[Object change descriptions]
[Start of section]

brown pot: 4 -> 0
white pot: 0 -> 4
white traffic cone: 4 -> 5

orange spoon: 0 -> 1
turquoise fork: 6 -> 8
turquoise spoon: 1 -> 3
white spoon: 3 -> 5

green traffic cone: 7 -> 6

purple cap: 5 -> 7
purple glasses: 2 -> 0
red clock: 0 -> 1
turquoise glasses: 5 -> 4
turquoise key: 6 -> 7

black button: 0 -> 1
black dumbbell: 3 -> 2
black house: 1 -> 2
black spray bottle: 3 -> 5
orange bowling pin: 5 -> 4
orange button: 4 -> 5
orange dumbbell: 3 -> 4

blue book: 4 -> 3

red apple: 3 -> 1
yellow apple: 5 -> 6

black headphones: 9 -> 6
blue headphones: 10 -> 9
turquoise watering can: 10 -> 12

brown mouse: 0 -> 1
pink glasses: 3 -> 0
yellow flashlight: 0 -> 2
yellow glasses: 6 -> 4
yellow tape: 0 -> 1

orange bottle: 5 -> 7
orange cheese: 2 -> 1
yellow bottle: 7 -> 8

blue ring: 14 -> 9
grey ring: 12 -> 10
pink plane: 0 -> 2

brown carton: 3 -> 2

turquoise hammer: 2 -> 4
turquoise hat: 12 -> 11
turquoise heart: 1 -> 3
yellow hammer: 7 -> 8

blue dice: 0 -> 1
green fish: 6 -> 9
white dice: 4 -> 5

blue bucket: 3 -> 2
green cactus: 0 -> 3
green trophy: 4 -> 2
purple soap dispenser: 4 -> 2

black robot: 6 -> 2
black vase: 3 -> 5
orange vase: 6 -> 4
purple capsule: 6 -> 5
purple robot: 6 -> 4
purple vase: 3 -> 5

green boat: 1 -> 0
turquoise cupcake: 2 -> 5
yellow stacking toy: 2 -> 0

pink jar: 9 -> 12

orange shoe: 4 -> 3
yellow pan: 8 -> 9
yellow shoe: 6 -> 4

[End of section]

§ **About this exercise**
Give again, exactly as written, the lines running from the first line of the data above through the line that contains "yellow pan: 8 -> 9".

§ **Problem solution**
brown pot: 4 -> 0
white pot: 0 -> 4
white traffic cone: 4 -> 5

orange spoon: 0 -> 1
turquoise fork: 6 -> 8
turquoise spoon: 1 -> 3
white spoon: 3 -> 5

green traffic cone: 7 -> 6

purple cap: 5 -> 7
purple glasses: 2 -> 0
red clock: 0 -> 1
turquoise glasses: 5 -> 4
turquoise key: 6 -> 7

black button: 0 -> 1
black dumbbell: 3 -> 2
black house: 1 -> 2
black spray bottle: 3 -> 5
orange bowling pin: 5 -> 4
orange button: 4 -> 5
orange dumbbell: 3 -> 4

blue book: 4 -> 3

red apple: 3 -> 1
yellow apple: 5 -> 6

black headphones: 9 -> 6
blue headphones: 10 -> 9
turquoise watering can: 10 -> 12

brown mouse: 0 -> 1
pink glasses: 3 -> 0
yellow flashlight: 0 -> 2
yellow glasses: 6 -> 4
yellow tape: 0 -> 1

orange bottle: 5 -> 7
orange cheese: 2 -> 1
yellow bottle: 7 -> 8

blue ring: 14 -> 9
grey ring: 12 -> 10
pink plane: 0 -> 2

brown carton: 3 -> 2

turquoise hammer: 2 -> 4
turquoise hat: 12 -> 11
turquoise heart: 1 -> 3
yellow hammer: 7 -> 8

blue dice: 0 -> 1
green fish: 6 -> 9
white dice: 4 -> 5

blue bucket: 3 -> 2
green cactus: 0 -> 3
green trophy: 4 -> 2
purple soap dispenser: 4 -> 2

black robot: 6 -> 2
black vase: 3 -> 5
orange vase: 6 -> 4
purple capsule: 6 -> 5
purple robot: 6 -> 4
purple vase: 3 -> 5

green boat: 1 -> 0
turquoise cupcake: 2 -> 5
yellow stacking toy: 2 -> 0

pink jar: 9 -> 12

orange shoe: 4 -> 3
yellow pan: 8 -> 9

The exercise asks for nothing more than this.